◆ **TASK MATERIAL**
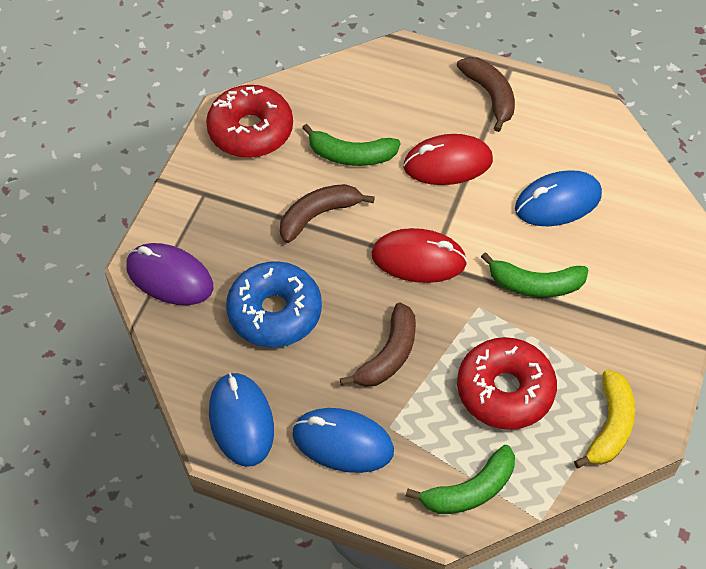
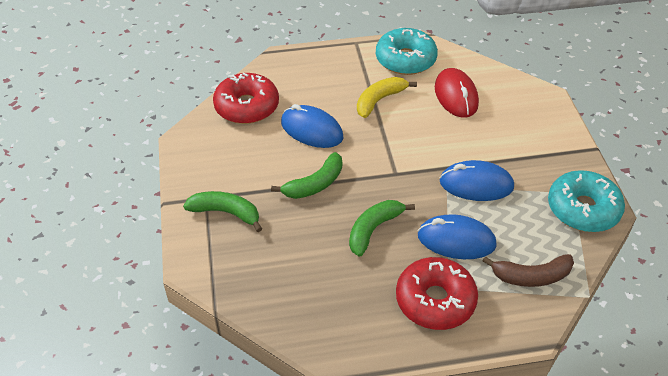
blue donut: 1 -> 0
brown banana: 3 -> 1
purple mouse: 1 -> 0
red mouse: 2 -> 1
turquoise donut: 0 -> 2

◆ **PROBLEM STATEMENT**
Omit the pictures and give the material again, exactly and in full.

◆ **REPLY**
blue donut: 1 -> 0
brown banana: 3 -> 1
purple mouse: 1 -> 0
red mouse: 2 -> 1
turquoise donut: 0 -> 2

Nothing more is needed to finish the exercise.